*THE TASK*: Reproduce the items word for word, from the first line through the line containing "Halifax: 5:58 -> 6:03", inclusive.

[begin DATA EXTRACT]

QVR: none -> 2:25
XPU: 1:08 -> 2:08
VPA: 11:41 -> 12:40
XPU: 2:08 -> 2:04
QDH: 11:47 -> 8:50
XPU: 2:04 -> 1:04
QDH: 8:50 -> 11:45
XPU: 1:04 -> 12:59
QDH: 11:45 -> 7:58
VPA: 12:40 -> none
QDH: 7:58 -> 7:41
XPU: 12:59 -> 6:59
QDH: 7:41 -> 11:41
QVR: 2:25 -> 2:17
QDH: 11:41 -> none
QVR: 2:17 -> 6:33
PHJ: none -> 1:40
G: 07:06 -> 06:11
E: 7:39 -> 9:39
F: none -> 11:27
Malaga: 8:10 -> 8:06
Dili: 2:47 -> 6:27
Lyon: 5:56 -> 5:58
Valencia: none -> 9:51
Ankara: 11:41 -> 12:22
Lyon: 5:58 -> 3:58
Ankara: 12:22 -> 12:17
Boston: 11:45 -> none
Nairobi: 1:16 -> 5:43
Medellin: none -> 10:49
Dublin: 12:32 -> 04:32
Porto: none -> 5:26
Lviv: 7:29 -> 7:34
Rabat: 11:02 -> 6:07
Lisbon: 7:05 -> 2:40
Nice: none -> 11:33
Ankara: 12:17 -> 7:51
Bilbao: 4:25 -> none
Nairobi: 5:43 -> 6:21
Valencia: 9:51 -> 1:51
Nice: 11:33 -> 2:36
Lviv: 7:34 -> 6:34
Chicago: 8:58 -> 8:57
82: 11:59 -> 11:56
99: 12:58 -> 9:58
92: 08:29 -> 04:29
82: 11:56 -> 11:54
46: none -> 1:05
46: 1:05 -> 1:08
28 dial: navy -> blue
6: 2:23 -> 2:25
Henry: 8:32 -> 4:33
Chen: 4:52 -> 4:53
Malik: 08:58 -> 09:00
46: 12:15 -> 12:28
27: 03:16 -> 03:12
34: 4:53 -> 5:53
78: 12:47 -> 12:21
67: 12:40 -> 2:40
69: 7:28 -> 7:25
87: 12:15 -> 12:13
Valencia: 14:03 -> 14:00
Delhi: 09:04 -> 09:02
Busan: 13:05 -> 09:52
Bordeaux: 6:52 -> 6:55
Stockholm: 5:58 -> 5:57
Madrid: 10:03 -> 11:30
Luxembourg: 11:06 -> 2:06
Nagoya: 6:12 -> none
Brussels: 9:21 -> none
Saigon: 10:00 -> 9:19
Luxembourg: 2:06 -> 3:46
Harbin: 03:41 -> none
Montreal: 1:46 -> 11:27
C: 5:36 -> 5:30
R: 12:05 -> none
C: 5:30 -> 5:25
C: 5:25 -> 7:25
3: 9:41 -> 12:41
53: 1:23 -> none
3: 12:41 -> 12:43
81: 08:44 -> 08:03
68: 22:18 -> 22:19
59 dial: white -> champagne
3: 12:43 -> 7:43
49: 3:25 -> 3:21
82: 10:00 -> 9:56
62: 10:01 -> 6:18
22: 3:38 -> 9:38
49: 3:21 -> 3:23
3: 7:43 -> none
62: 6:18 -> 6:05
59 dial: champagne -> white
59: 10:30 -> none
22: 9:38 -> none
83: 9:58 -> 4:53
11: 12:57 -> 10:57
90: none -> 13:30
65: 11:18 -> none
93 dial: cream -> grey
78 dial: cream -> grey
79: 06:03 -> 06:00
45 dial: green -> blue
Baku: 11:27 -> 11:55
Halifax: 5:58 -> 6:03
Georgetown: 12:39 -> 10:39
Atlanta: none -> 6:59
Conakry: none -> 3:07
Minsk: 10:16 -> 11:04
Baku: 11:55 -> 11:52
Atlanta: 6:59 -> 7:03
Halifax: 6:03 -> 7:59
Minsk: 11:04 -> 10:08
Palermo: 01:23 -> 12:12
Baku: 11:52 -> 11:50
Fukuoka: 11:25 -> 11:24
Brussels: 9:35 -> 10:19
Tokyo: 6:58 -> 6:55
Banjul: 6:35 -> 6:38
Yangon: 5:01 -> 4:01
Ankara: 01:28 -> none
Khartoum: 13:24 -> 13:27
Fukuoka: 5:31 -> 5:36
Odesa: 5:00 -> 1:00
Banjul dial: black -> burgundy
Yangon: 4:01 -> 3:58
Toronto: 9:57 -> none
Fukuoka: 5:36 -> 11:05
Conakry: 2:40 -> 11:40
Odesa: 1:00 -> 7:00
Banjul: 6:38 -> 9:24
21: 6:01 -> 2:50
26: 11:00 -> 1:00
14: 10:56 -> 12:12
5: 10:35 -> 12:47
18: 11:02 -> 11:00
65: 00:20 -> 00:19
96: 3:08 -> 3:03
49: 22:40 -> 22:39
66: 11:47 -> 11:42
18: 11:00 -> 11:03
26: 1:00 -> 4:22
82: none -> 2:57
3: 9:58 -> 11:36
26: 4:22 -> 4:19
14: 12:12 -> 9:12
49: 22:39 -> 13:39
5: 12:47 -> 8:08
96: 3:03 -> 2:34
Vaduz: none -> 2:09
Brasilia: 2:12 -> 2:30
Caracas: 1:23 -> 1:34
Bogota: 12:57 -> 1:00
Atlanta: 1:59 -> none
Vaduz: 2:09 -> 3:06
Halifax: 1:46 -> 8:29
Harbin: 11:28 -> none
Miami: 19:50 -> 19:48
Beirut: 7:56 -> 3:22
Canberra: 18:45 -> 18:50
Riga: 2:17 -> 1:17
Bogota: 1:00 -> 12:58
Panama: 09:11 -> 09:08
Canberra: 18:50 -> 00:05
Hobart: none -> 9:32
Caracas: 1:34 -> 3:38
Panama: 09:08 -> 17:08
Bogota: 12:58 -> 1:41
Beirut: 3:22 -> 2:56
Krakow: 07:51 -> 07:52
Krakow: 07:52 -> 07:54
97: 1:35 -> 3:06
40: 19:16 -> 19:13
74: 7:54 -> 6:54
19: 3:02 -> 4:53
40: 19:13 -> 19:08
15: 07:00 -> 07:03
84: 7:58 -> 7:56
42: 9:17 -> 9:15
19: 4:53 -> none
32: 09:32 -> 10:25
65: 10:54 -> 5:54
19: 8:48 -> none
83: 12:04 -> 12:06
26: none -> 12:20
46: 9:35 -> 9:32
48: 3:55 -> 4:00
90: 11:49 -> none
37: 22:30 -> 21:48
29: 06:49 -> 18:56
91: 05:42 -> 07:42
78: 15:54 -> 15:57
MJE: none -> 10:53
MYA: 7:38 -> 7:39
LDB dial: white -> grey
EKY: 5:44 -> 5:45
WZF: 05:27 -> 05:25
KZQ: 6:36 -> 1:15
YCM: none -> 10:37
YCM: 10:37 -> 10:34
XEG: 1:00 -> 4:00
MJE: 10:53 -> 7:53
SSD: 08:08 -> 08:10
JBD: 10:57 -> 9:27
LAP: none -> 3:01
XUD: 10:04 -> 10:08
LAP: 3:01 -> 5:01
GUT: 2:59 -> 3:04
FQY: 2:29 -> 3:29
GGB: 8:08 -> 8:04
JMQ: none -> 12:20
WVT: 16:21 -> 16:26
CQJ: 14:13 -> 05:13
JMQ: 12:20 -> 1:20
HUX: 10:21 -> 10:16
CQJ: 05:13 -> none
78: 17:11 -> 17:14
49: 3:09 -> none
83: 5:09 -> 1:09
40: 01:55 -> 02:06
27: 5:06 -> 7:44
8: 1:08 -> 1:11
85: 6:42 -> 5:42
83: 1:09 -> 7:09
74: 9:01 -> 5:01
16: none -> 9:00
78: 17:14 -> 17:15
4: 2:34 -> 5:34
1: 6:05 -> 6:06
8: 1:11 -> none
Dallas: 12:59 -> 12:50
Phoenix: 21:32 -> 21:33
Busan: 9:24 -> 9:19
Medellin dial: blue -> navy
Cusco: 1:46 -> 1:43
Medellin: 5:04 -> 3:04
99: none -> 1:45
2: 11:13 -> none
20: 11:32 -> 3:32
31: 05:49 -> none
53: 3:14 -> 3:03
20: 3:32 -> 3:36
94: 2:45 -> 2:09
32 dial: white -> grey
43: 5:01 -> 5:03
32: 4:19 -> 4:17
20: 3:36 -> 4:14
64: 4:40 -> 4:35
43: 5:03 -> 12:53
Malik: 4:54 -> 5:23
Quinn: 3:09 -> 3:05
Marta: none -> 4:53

[end DATA EXTRACT]

*FULL ANSWER*:
QVR: none -> 2:25
XPU: 1:08 -> 2:08
VPA: 11:41 -> 12:40
XPU: 2:08 -> 2:04
QDH: 11:47 -> 8:50
XPU: 2:04 -> 1:04
QDH: 8:50 -> 11:45
XPU: 1:04 -> 12:59
QDH: 11:45 -> 7:58
VPA: 12:40 -> none
QDH: 7:58 -> 7:41
XPU: 12:59 -> 6:59
QDH: 7:41 -> 11:41
QVR: 2:25 -> 2:17
QDH: 11:41 -> none
QVR: 2:17 -> 6:33
PHJ: none -> 1:40
G: 07:06 -> 06:11
E: 7:39 -> 9:39
F: none -> 11:27
Malaga: 8:10 -> 8:06
Dili: 2:47 -> 6:27
Lyon: 5:56 -> 5:58
Valencia: none -> 9:51
Ankara: 11:41 -> 12:22
Lyon: 5:58 -> 3:58
Ankara: 12:22 -> 12:17
Boston: 11:45 -> none
Nairobi: 1:16 -> 5:43
Medellin: none -> 10:49
Dublin: 12:32 -> 04:32
Porto: none -> 5:26
Lviv: 7:29 -> 7:34
Rabat: 11:02 -> 6:07
Lisbon: 7:05 -> 2:40
Nice: none -> 11:33
Ankara: 12:17 -> 7:51
Bilbao: 4:25 -> none
Nairobi: 5:43 -> 6:21
Valencia: 9:51 -> 1:51
Nice: 11:33 -> 2:36
Lviv: 7:34 -> 6:34
Chicago: 8:58 -> 8:57
82: 11:59 -> 11:56
99: 12:58 -> 9:58
92: 08:29 -> 04:29
82: 11:56 -> 11:54
46: none -> 1:05
46: 1:05 -> 1:08
28 dial: navy -> blue
6: 2:23 -> 2:25
Henry: 8:32 -> 4:33
Chen: 4:52 -> 4:53
Malik: 08:58 -> 09:00
46: 12:15 -> 12:28
27: 03:16 -> 03:12
34: 4:53 -> 5:53
78: 12:47 -> 12:21
67: 12:40 -> 2:40
69: 7:28 -> 7:25
87: 12:15 -> 12:13
Valencia: 14:03 -> 14:00
Delhi: 09:04 -> 09:02
Busan: 13:05 -> 09:52
Bordeaux: 6:52 -> 6:55
Stockholm: 5:58 -> 5:57
Madrid: 10:03 -> 11:30
Luxembourg: 11:06 -> 2:06
Nagoya: 6:12 -> none
Brussels: 9:21 -> none
Saigon: 10:00 -> 9:19
Luxembourg: 2:06 -> 3:46
Harbin: 03:41 -> none
Montreal: 1:46 -> 11:27
C: 5:36 -> 5:30
R: 12:05 -> none
C: 5:30 -> 5:25
C: 5:25 -> 7:25
3: 9:41 -> 12:41
53: 1:23 -> none
3: 12:41 -> 12:43
81: 08:44 -> 08:03
68: 22:18 -> 22:19
59 dial: white -> champagne
3: 12:43 -> 7:43
49: 3:25 -> 3:21
82: 10:00 -> 9:56
62: 10:01 -> 6:18
22: 3:38 -> 9:38
49: 3:21 -> 3:23
3: 7:43 -> none
62: 6:18 -> 6:05
59 dial: champagne -> white
59: 10:30 -> none
22: 9:38 -> none
83: 9:58 -> 4:53
11: 12:57 -> 10:57
90: none -> 13:30
65: 11:18 -> none
93 dial: cream -> grey
78 dial: cream -> grey
79: 06:03 -> 06:00
45 dial: green -> blue
Baku: 11:27 -> 11:55
Halifax: 5:58 -> 6:03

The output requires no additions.